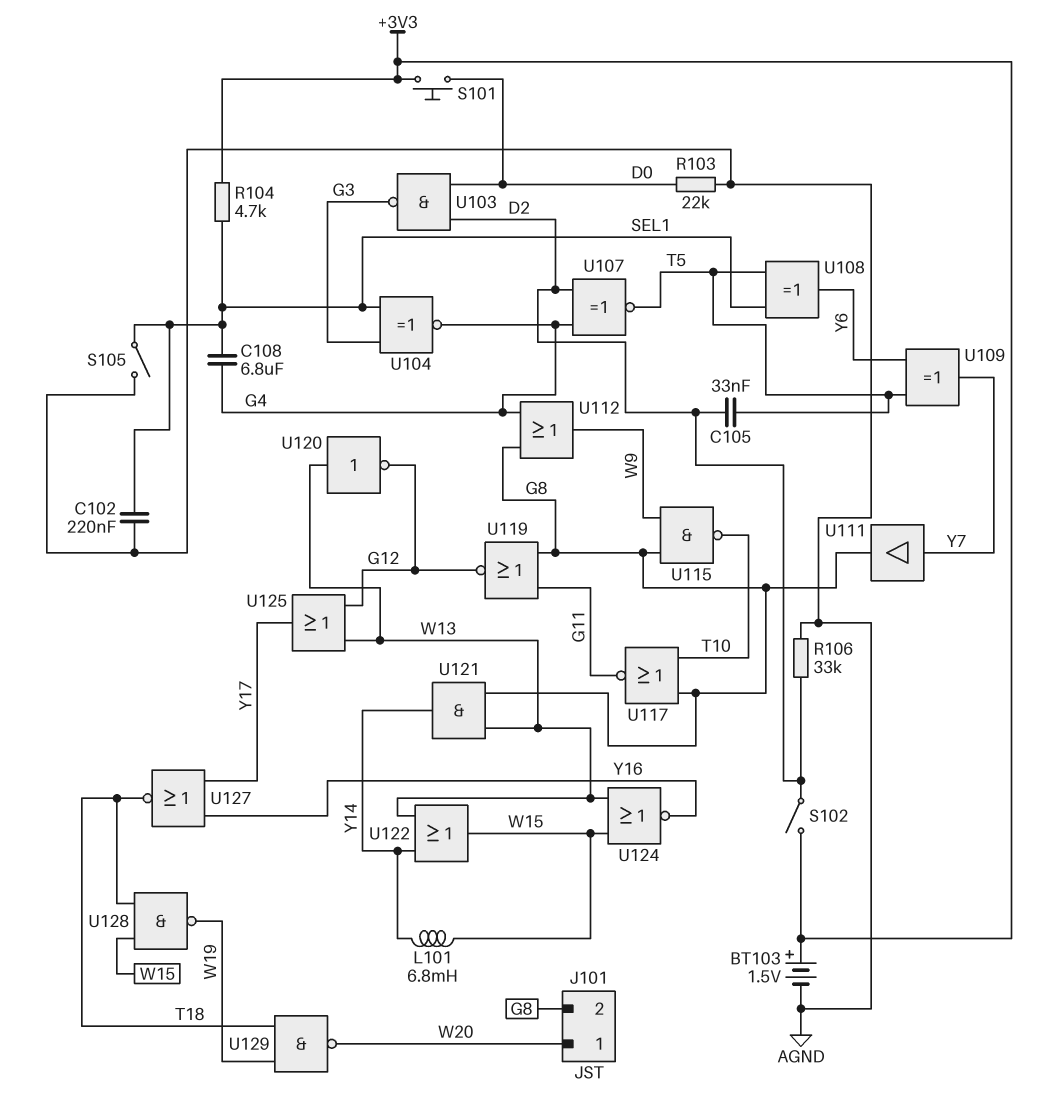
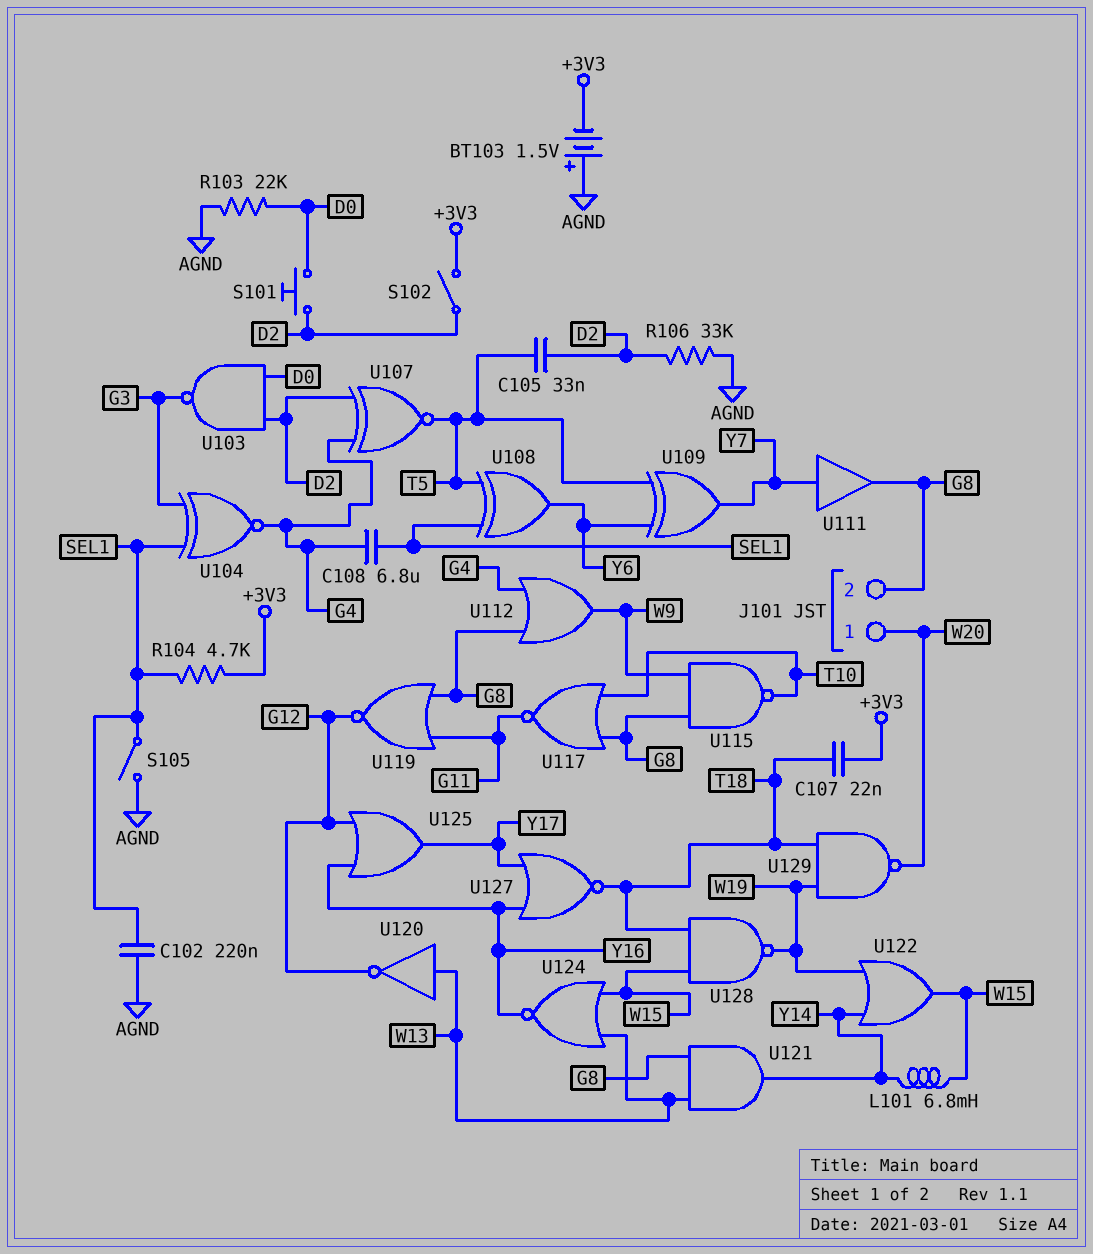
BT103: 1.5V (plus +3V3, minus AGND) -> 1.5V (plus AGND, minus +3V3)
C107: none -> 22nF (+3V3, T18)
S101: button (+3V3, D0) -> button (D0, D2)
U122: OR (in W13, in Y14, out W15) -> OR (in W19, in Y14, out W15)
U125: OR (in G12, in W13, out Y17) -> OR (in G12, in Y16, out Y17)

### Goal of the exercise
Would you return, unchanged, the lines from the one containing "C107: none -> 22nF (+3V3, T18)" through the end of the entries?

### Answer box
C107: none -> 22nF (+3V3, T18)
S101: button (+3V3, D0) -> button (D0, D2)
U122: OR (in W13, in Y14, out W15) -> OR (in W19, in Y14, out W15)
U125: OR (in G12, in W13, out Y17) -> OR (in G12, in Y16, out Y17)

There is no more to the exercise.